▶ _RECORDS SHOWN_:

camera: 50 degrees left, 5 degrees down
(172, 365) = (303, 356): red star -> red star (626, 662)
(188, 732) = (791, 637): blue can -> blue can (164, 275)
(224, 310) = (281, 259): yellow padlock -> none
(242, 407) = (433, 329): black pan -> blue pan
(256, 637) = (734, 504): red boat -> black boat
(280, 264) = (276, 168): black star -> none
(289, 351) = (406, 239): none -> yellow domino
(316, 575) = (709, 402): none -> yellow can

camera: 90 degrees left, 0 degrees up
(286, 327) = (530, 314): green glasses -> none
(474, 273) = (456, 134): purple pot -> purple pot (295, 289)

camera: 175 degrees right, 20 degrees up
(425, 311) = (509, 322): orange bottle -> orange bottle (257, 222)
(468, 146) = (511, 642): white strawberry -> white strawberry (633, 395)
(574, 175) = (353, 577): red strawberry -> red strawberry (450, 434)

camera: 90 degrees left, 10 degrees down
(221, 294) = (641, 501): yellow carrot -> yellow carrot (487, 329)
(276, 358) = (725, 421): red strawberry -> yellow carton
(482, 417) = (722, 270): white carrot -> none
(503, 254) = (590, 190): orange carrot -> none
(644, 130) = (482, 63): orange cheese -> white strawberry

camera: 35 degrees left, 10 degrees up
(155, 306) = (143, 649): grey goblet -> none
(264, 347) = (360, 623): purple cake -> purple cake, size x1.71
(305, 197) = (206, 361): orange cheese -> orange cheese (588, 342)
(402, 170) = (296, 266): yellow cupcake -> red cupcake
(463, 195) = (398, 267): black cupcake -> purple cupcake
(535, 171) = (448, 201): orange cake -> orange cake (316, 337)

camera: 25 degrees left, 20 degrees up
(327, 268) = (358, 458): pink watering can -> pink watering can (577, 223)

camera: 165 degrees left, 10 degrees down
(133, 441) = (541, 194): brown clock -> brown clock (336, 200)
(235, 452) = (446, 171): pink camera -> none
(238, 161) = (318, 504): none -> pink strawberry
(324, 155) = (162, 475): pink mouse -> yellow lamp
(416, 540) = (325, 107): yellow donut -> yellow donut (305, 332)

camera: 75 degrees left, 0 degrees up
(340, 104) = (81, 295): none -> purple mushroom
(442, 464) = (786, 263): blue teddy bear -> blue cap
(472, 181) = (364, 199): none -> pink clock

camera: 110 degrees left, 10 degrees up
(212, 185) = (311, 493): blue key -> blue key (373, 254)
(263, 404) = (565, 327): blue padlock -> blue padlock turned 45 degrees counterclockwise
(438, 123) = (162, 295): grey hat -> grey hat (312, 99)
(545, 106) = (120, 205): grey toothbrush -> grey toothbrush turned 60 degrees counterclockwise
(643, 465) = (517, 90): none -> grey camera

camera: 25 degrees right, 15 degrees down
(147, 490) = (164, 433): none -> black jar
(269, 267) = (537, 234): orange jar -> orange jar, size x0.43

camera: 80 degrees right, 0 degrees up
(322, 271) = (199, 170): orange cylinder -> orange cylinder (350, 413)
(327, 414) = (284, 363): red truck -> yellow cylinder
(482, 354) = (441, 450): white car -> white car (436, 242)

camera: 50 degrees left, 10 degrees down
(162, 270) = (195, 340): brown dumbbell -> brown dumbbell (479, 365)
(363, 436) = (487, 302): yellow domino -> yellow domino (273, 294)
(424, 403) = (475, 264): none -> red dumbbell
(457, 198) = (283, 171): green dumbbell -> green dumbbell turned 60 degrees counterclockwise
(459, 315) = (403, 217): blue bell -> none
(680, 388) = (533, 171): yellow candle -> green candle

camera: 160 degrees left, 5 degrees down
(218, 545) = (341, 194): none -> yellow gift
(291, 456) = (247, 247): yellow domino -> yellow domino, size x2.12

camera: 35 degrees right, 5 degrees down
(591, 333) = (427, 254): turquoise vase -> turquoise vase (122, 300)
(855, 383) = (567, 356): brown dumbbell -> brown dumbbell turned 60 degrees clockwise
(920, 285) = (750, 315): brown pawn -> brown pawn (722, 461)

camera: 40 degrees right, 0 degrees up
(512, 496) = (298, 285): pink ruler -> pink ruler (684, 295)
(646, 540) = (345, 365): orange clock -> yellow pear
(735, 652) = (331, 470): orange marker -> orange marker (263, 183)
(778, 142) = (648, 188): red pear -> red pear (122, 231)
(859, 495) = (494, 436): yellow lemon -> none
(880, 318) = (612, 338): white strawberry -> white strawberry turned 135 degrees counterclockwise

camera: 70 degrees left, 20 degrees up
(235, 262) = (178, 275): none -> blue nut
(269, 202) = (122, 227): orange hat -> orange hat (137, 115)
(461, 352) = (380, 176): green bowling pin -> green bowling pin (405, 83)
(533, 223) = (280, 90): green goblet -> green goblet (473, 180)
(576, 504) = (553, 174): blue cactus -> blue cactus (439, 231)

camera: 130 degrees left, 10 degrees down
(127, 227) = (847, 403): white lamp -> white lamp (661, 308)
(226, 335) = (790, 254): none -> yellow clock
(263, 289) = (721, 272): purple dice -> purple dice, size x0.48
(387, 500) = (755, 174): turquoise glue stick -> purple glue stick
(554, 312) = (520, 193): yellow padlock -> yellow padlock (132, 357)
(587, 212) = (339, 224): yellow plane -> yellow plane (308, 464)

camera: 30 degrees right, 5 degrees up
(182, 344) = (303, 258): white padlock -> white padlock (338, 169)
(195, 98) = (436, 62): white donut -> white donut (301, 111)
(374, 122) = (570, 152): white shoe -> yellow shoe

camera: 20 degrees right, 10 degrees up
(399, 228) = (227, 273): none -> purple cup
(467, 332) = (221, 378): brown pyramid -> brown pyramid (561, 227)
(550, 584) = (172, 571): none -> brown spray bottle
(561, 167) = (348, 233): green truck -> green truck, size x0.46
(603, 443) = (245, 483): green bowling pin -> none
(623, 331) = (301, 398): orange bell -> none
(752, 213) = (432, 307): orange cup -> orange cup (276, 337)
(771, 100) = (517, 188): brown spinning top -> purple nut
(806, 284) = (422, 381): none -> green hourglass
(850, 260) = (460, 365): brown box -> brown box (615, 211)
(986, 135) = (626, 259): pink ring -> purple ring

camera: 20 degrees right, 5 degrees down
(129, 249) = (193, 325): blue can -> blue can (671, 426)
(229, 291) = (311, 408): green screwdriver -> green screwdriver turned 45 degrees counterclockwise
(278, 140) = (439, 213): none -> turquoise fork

▶ _PROBLEM STATEMENT_: In the lines above, locate the string "white". Copy every line where it occurs.

▶ _SOLUTION TO THE PROBLEM_:
(468, 146) = (511, 642): white strawberry -> white strawberry (633, 395)
(482, 417) = (722, 270): white carrot -> none
(644, 130) = (482, 63): orange cheese -> white strawberry
(482, 354) = (441, 450): white car -> white car (436, 242)
(880, 318) = (612, 338): white strawberry -> white strawberry turned 135 degrees counterclockwise
(127, 227) = (847, 403): white lamp -> white lamp (661, 308)
(182, 344) = (303, 258): white padlock -> white padlock (338, 169)
(195, 98) = (436, 62): white donut -> white donut (301, 111)
(374, 122) = (570, 152): white shoe -> yellow shoe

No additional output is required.